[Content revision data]

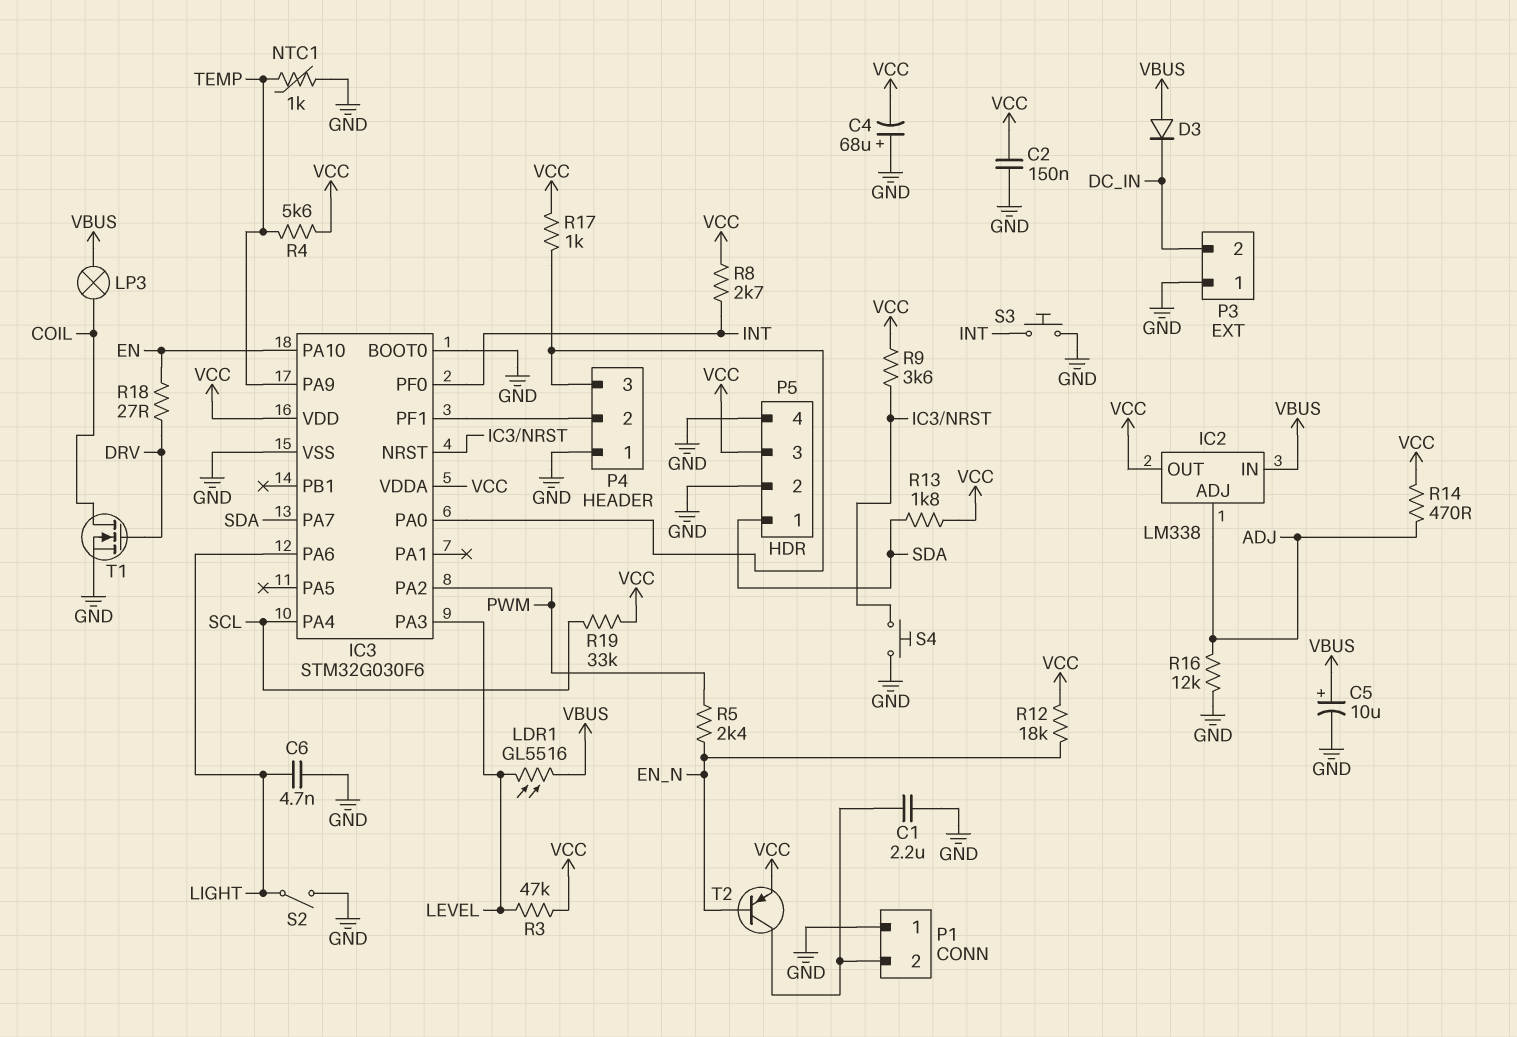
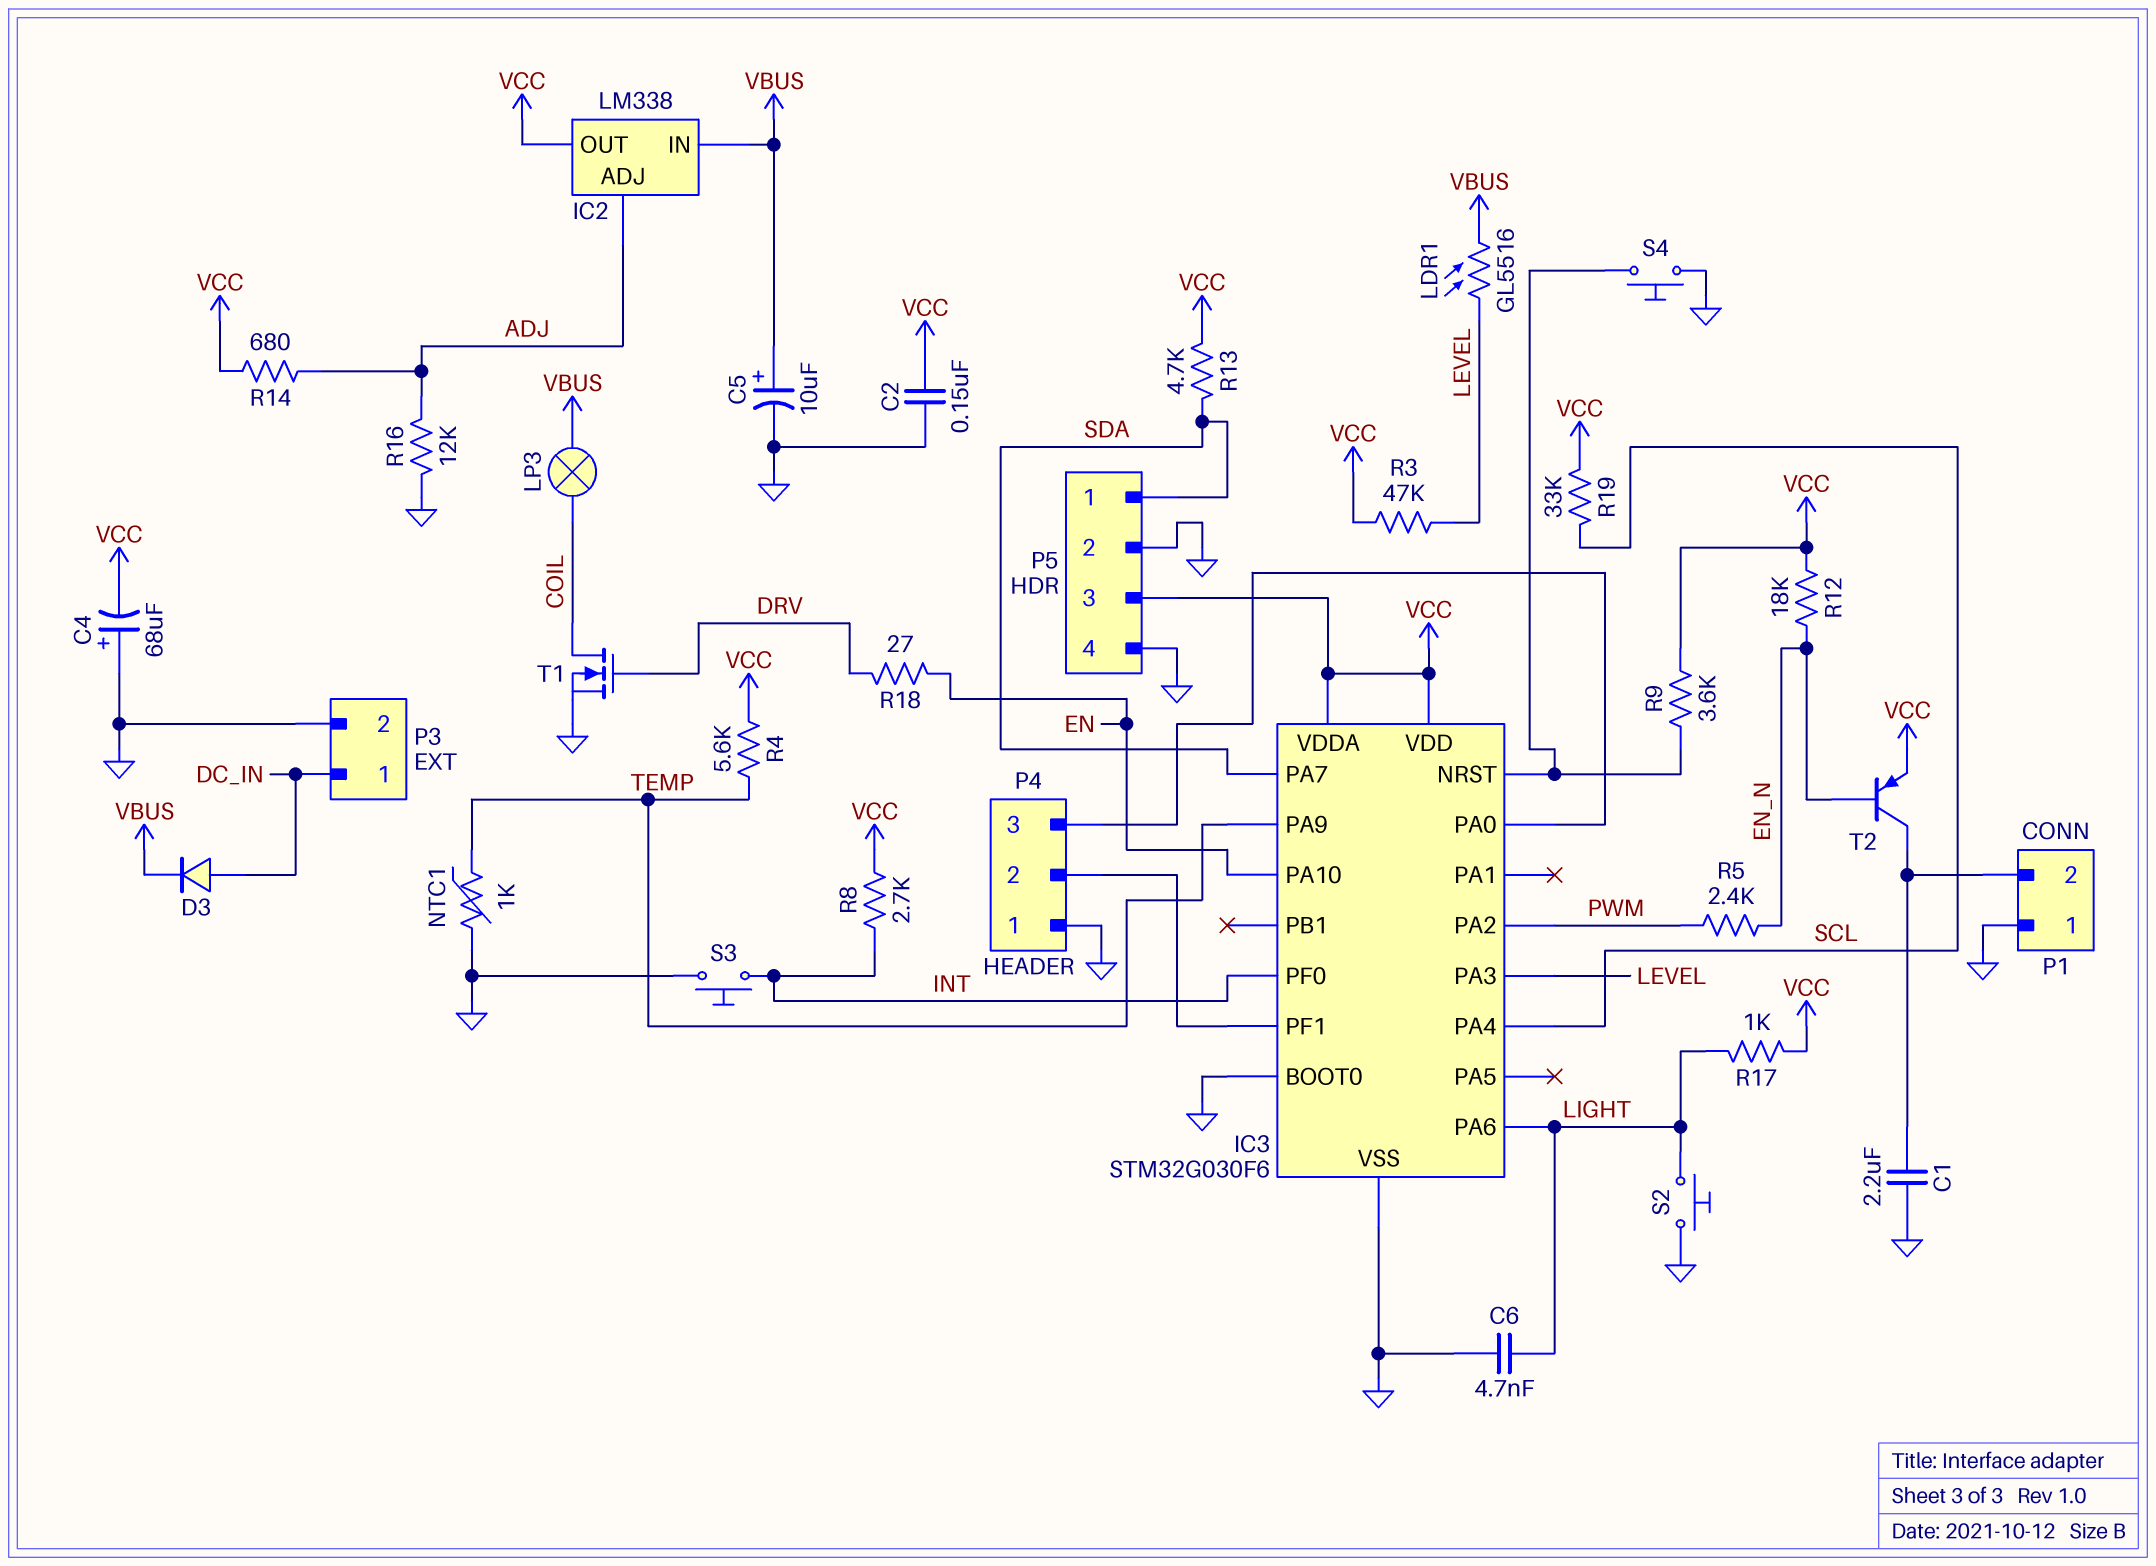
D3: diode (A VBUS, K DC_IN) -> diode (A DC_IN, K VBUS)
P3 pin 1: GND -> DC_IN
P3 pin 2: DC_IN -> GND
R13: 1.8k (SDA, VCC) -> 4.7k (SDA, VCC)
R14: 470 (ADJ, VCC) -> 680 (ADJ, VCC)
R17: 1k (IC3/PA0, VCC) -> 1k (LIGHT, VCC)
S2: switch (GND, LIGHT) -> button (GND, LIGHT)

● What you have to do
Each line from the one containing "R13: 1.8k (SDA, VCC) -> 4.7k (SDA, VCC)" to the close of the records must appear in the output exactly, and no other line.

● Result of this exercise
R13: 1.8k (SDA, VCC) -> 4.7k (SDA, VCC)
R14: 470 (ADJ, VCC) -> 680 (ADJ, VCC)
R17: 1k (IC3/PA0, VCC) -> 1k (LIGHT, VCC)
S2: switch (GND, LIGHT) -> button (GND, LIGHT)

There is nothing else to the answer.